◆ Source data:
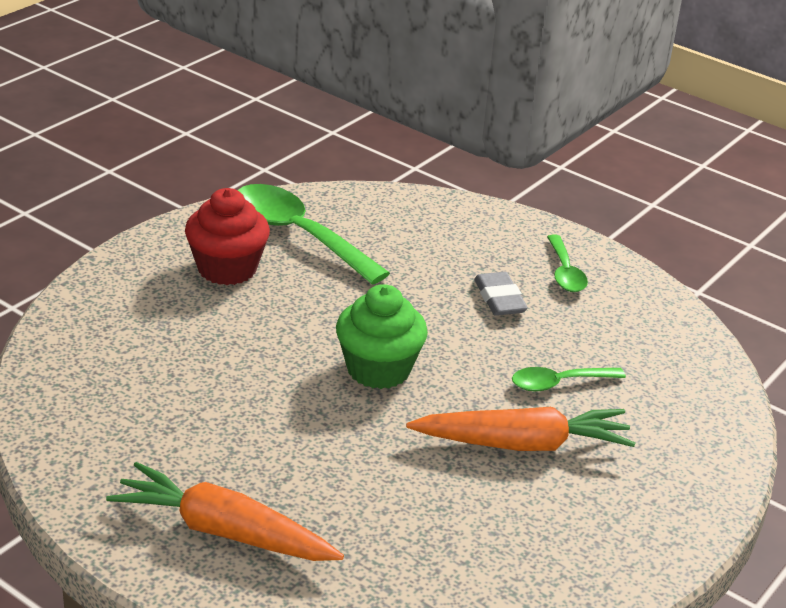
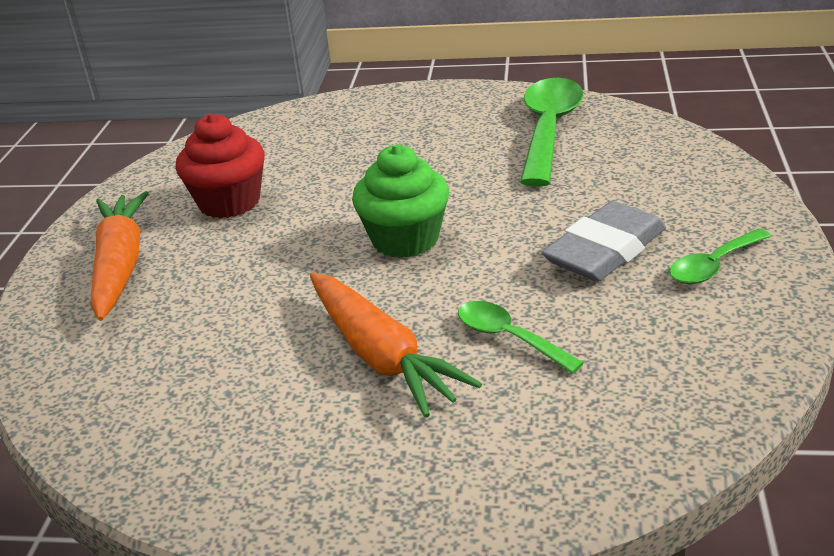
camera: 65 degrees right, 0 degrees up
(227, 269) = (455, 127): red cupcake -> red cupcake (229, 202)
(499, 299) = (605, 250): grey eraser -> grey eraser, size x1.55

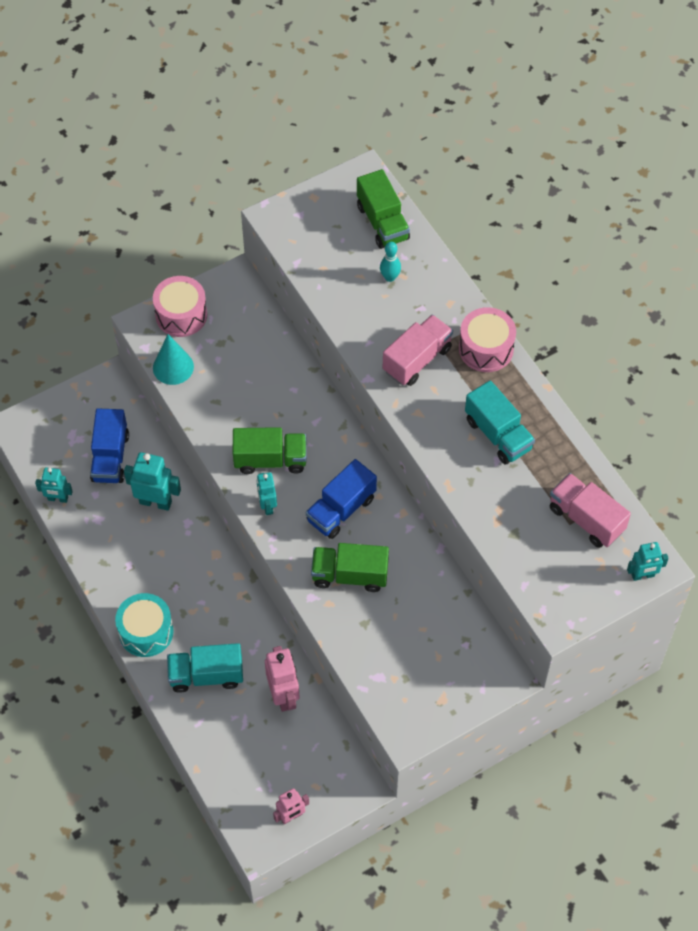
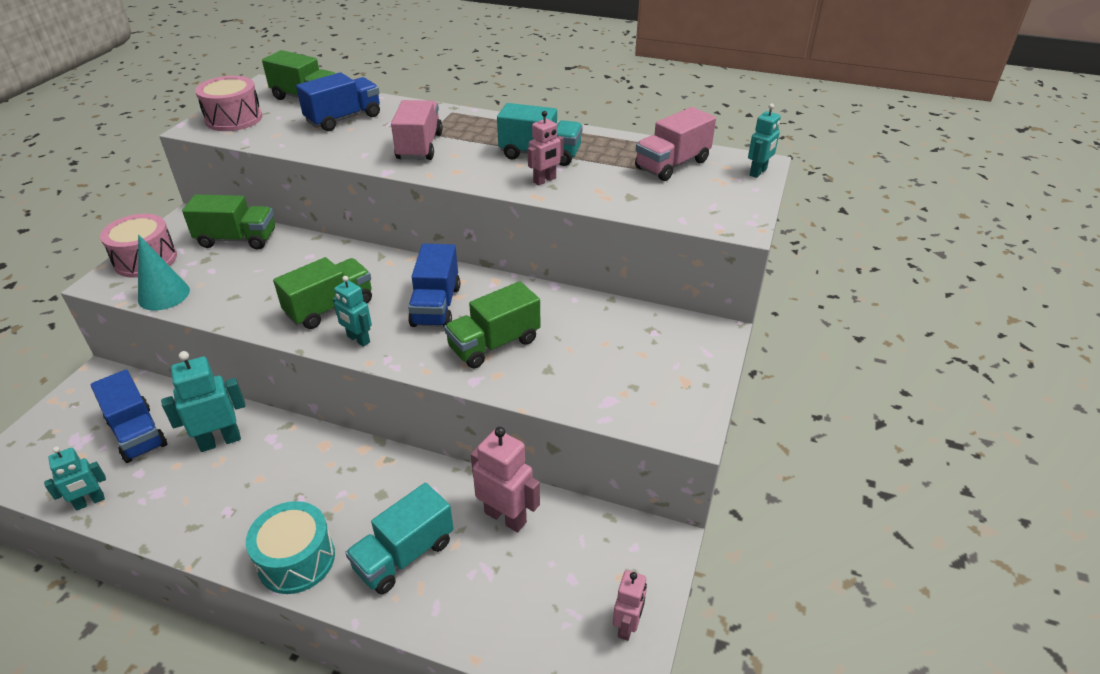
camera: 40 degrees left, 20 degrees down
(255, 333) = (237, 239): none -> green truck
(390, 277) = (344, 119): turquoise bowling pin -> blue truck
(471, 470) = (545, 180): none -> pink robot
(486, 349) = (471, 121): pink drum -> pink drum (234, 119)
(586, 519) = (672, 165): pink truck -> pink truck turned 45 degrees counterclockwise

◆ Exercise:
Check each line above for the string "degrees" and show the ones that have it.

◆ Written answer:
camera: 65 degrees right, 0 degrees up
camera: 40 degrees left, 20 degrees down
(586, 519) = (672, 165): pink truck -> pink truck turned 45 degrees counterclockwise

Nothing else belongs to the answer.